─── EXERCISE INPUTS
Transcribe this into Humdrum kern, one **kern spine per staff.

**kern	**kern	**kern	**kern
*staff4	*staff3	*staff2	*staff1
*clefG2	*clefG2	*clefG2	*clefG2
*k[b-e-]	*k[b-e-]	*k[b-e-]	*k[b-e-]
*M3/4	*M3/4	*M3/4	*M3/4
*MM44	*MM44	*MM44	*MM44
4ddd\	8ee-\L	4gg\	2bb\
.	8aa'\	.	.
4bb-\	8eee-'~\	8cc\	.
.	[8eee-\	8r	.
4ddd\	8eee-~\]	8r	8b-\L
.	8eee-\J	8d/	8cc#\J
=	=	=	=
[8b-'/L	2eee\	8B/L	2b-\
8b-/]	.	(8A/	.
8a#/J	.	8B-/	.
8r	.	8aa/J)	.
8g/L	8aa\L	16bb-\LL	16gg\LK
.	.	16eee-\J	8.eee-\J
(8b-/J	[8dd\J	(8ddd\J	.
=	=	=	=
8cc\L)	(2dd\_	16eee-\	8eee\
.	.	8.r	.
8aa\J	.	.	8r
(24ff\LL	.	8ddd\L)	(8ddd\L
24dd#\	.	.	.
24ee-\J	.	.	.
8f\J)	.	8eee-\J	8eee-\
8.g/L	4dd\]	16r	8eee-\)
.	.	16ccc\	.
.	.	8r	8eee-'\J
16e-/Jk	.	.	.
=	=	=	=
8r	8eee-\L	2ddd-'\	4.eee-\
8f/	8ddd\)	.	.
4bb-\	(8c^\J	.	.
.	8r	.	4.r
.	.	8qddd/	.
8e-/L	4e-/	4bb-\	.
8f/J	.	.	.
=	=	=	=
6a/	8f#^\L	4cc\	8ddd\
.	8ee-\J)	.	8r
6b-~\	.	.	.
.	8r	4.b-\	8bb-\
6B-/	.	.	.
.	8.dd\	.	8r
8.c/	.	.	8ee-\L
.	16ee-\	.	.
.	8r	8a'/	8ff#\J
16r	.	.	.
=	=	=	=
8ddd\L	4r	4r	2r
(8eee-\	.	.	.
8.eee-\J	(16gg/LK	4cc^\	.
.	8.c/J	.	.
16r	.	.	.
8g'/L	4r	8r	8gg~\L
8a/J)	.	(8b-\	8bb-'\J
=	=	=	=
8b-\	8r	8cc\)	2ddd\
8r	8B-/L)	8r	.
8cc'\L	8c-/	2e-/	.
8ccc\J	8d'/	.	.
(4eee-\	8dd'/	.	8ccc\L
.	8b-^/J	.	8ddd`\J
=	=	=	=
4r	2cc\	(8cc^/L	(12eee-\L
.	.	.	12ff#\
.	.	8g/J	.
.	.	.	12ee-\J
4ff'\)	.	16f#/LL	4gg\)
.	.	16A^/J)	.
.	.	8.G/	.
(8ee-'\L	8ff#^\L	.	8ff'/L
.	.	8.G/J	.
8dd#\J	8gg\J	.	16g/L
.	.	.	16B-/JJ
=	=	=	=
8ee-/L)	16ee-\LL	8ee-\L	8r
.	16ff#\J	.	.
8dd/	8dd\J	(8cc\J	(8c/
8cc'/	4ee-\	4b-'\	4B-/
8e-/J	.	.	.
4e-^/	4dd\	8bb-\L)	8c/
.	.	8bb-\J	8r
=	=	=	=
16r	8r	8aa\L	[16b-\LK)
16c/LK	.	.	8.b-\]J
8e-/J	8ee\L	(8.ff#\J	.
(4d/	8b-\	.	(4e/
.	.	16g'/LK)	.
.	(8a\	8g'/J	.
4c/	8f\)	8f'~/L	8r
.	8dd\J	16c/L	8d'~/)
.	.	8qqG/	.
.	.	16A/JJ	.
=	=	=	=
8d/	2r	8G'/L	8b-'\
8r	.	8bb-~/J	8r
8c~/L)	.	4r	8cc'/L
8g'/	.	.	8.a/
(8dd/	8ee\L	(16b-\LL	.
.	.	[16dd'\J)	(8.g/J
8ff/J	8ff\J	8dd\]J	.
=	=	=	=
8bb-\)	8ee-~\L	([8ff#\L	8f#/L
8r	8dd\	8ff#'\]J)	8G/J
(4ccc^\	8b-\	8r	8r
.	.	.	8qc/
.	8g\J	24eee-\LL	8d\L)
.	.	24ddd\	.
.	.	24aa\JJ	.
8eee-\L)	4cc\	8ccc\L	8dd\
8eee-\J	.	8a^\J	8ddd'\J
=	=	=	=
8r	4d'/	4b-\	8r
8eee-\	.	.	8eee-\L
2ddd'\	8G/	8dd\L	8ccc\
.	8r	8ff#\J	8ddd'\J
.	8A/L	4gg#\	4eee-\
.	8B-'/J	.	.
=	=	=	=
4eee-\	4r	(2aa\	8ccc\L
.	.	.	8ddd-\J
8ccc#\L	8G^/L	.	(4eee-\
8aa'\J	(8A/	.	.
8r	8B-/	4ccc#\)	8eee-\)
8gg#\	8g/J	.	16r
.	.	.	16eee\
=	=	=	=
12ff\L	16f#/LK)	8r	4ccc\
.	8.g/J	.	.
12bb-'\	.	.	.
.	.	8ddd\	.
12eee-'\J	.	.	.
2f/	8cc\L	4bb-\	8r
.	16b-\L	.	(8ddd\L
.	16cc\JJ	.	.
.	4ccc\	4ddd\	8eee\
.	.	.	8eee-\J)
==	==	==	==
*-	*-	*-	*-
──────
Pull out each line of the listing that contains the string "kern", treating uppercase and lowercase as different.

» **SOLVED PROBLEM**:
Transcribe this into Humdrum kern, one **kern spine per staff.
**kern	**kern	**kern	**kern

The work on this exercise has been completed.